The reply should contain all the data below, repeated exactly, and none of the images.

BEGIN DATA SECTION

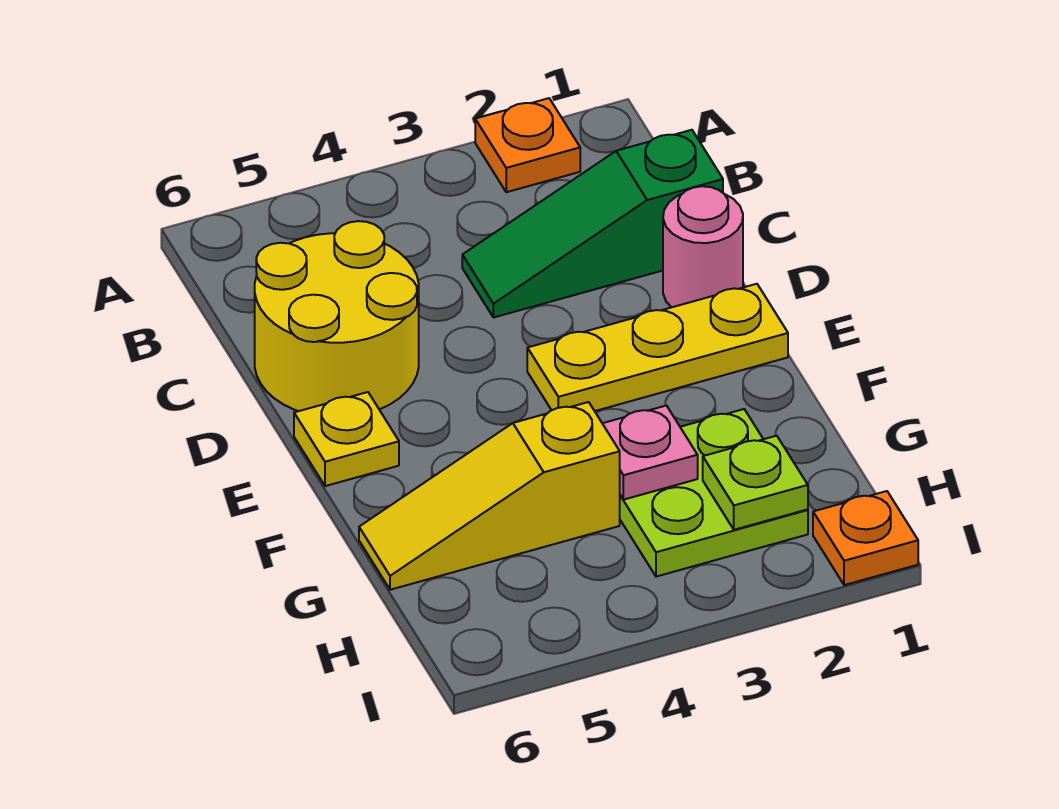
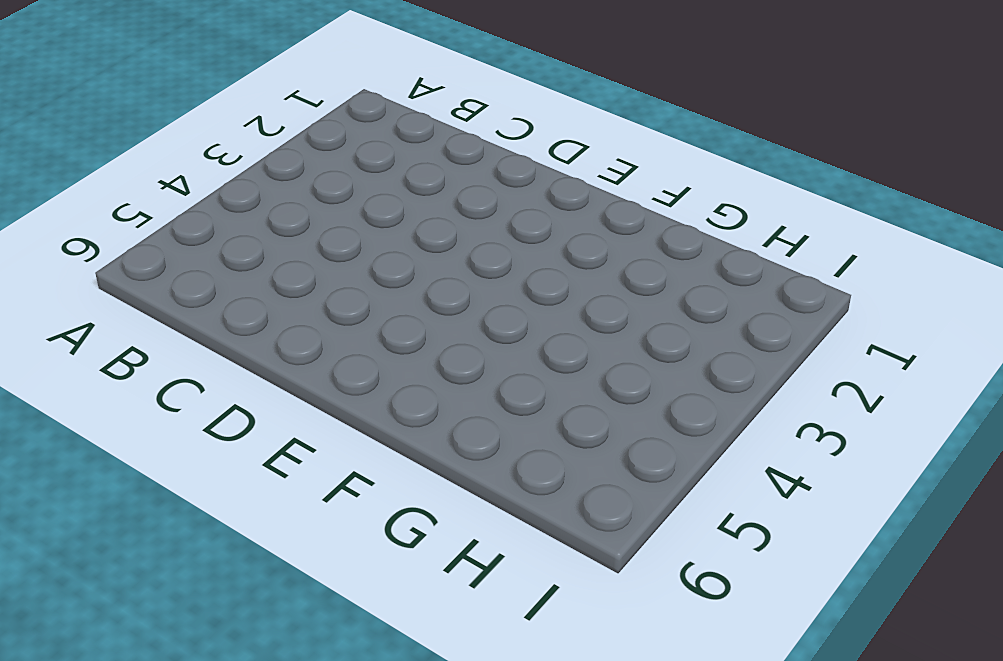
none -> orange plate A2 level 1
none -> green slope C1:C3 level 1 top 1

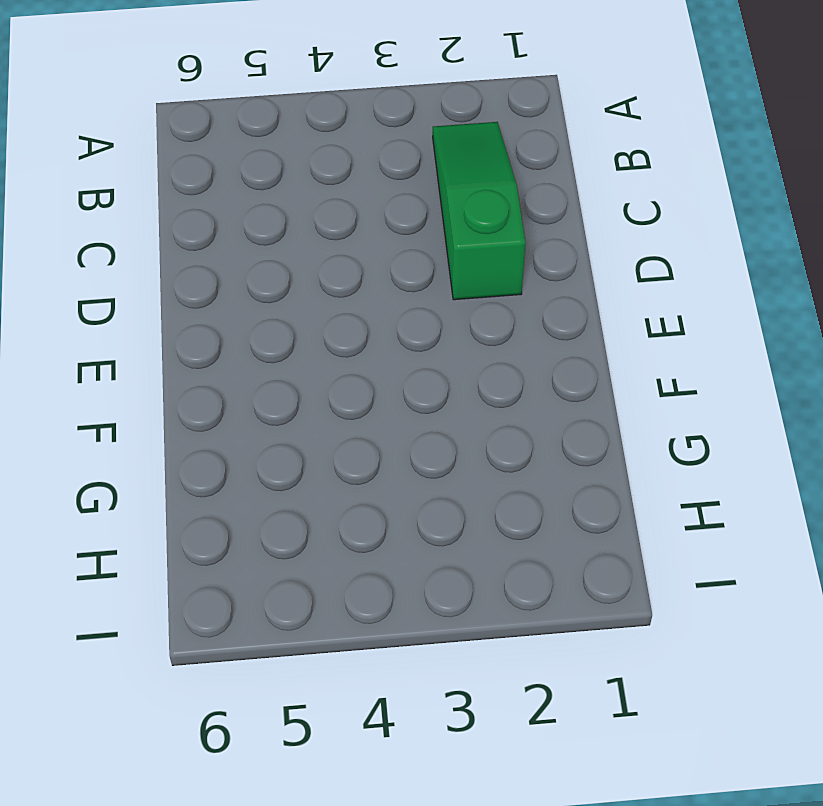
green slope B2:D2 level 1 top D -> green slope C1:C3 level 1 top 1
none -> orange plate A2 level 1
none -> yellow round brick C5:D6 level 1

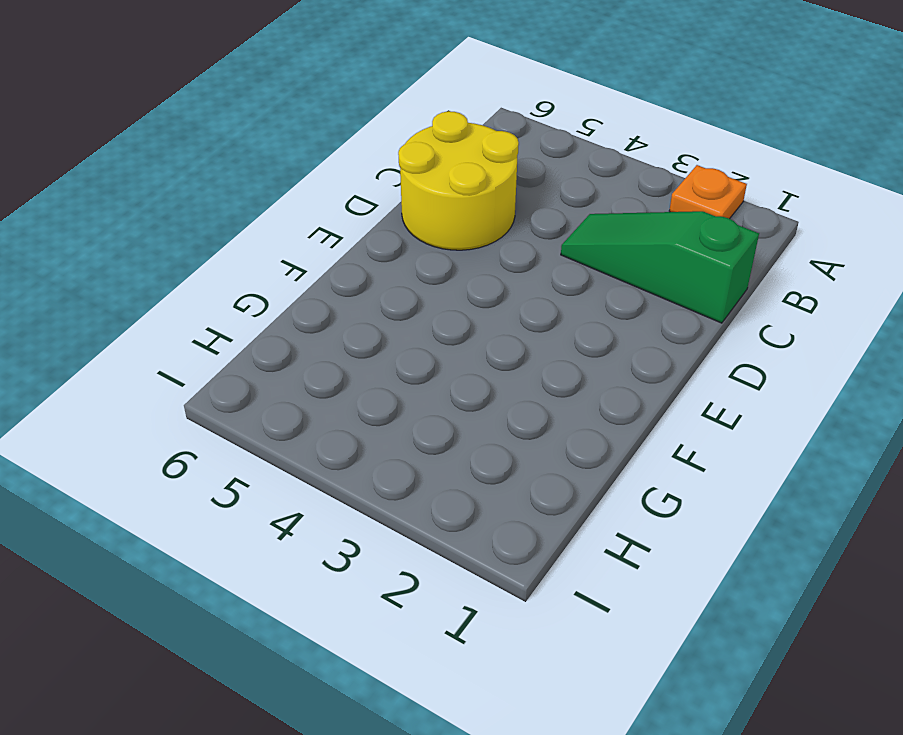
none -> pink round brick D1 level 1
none -> yellow plate E1:E3 level 1

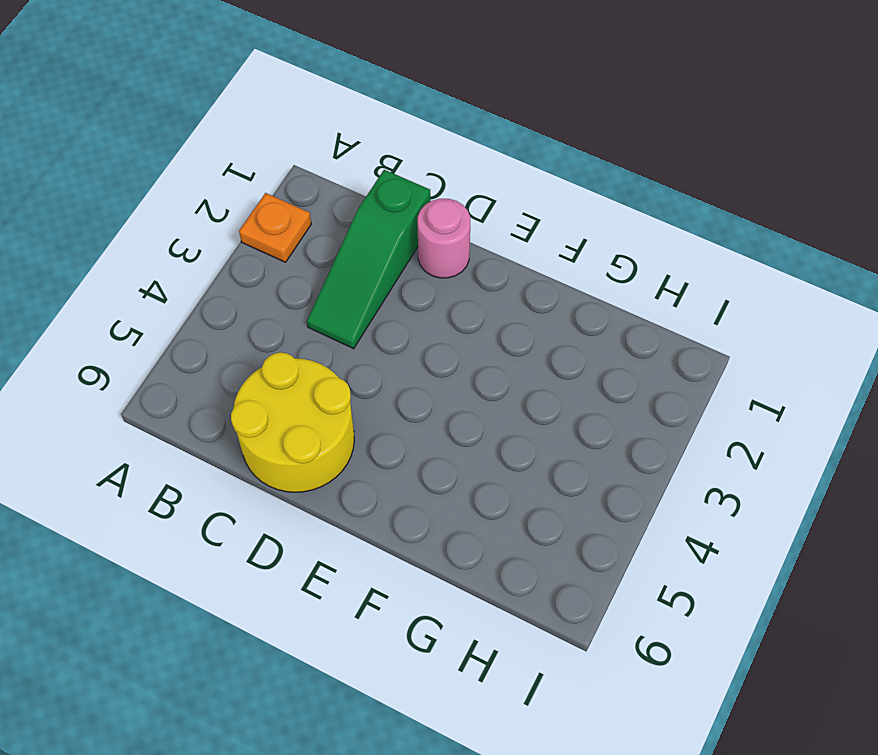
none -> yellow plate E1:E3 level 1
none -> yellow plate E6 level 1

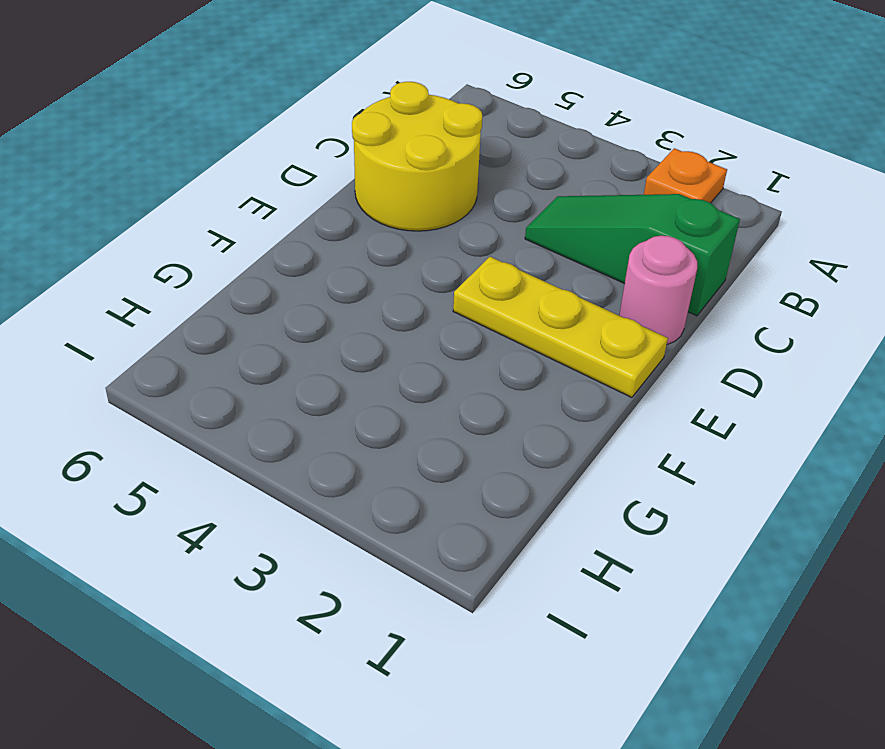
none -> yellow plate E6 level 1
none -> lime plate G2:H3 level 1

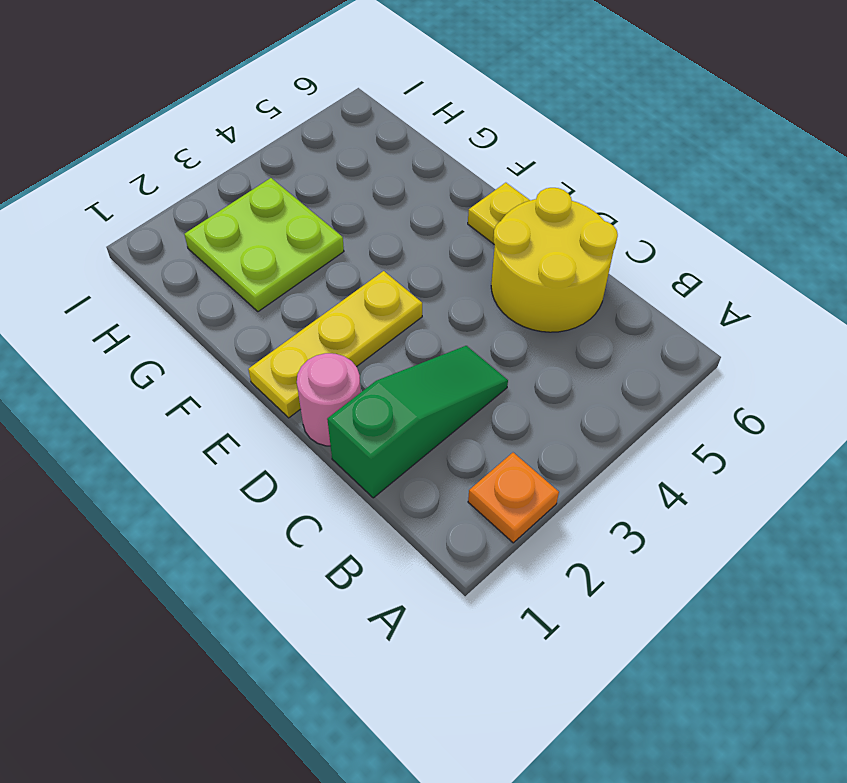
none -> yellow slope G4:G6 level 1 top 4
none -> orange plate I1 level 1

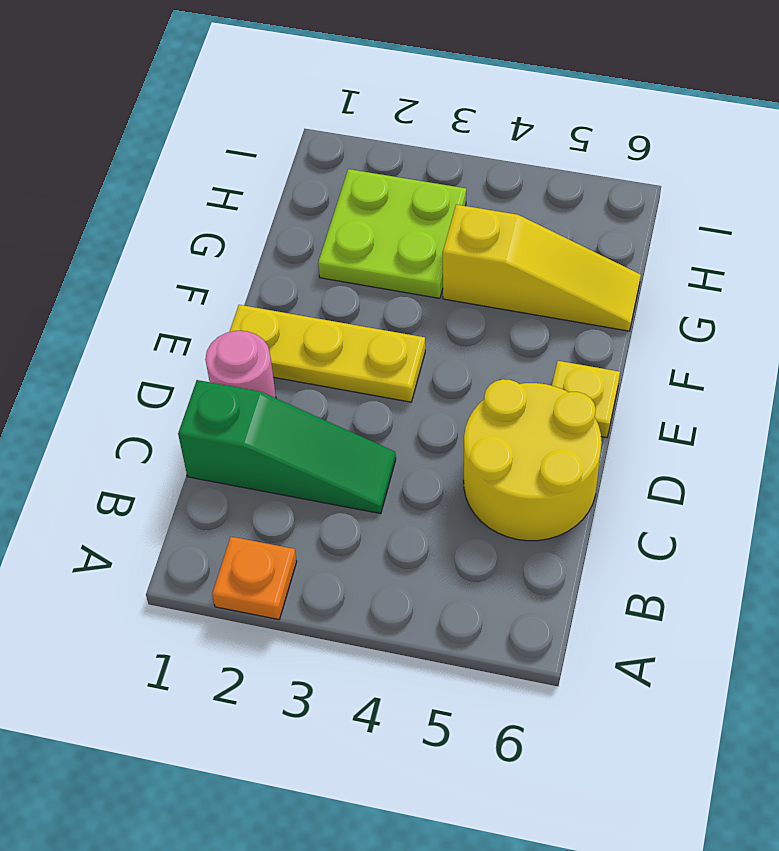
none -> orange plate I1 level 1
none -> pink plate G3 level 2

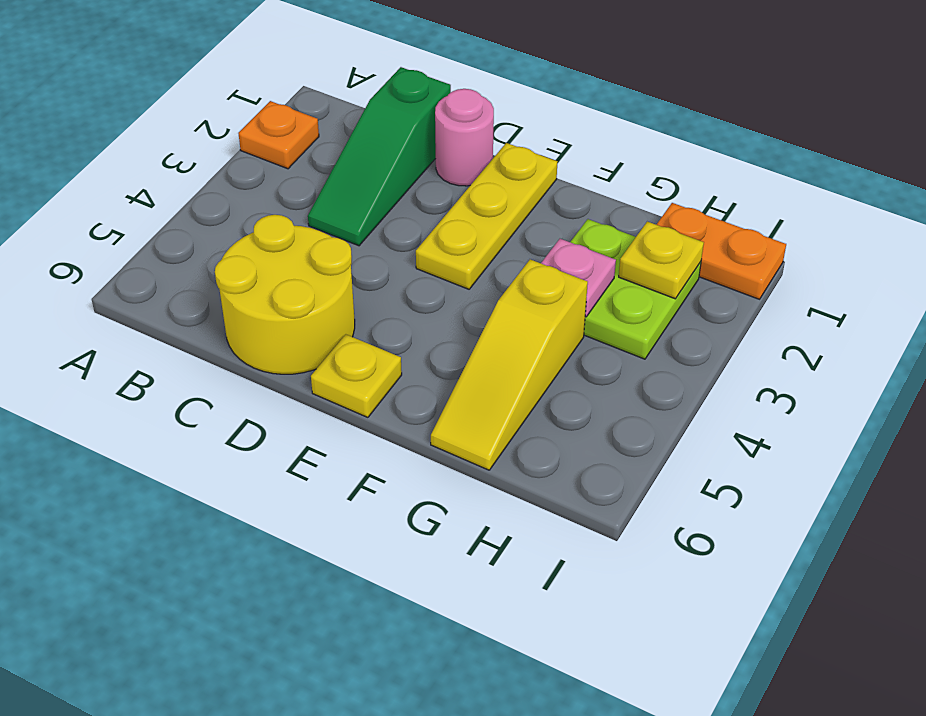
orange plate H1:I1 level 1 -> orange plate I1 level 1
yellow plate H2 level 2 -> lime plate H2 level 2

END DATA SECTION

SOLUTION TO THIS EXERCISE:
none -> orange plate A2 level 1
none -> green slope C1:C3 level 1 top 1

green slope B2:D2 level 1 top D -> green slope C1:C3 level 1 top 1
none -> orange plate A2 level 1
none -> yellow round brick C5:D6 level 1

none -> pink round brick D1 level 1
none -> yellow plate E1:E3 level 1

none -> yellow plate E1:E3 level 1
none -> yellow plate E6 level 1

none -> yellow plate E6 level 1
none -> lime plate G2:H3 level 1

none -> yellow slope G4:G6 level 1 top 4
none -> orange plate I1 level 1

none -> orange plate I1 level 1
none -> pink plate G3 level 2

orange plate H1:I1 level 1 -> orange plate I1 level 1
yellow plate H2 level 2 -> lime plate H2 level 2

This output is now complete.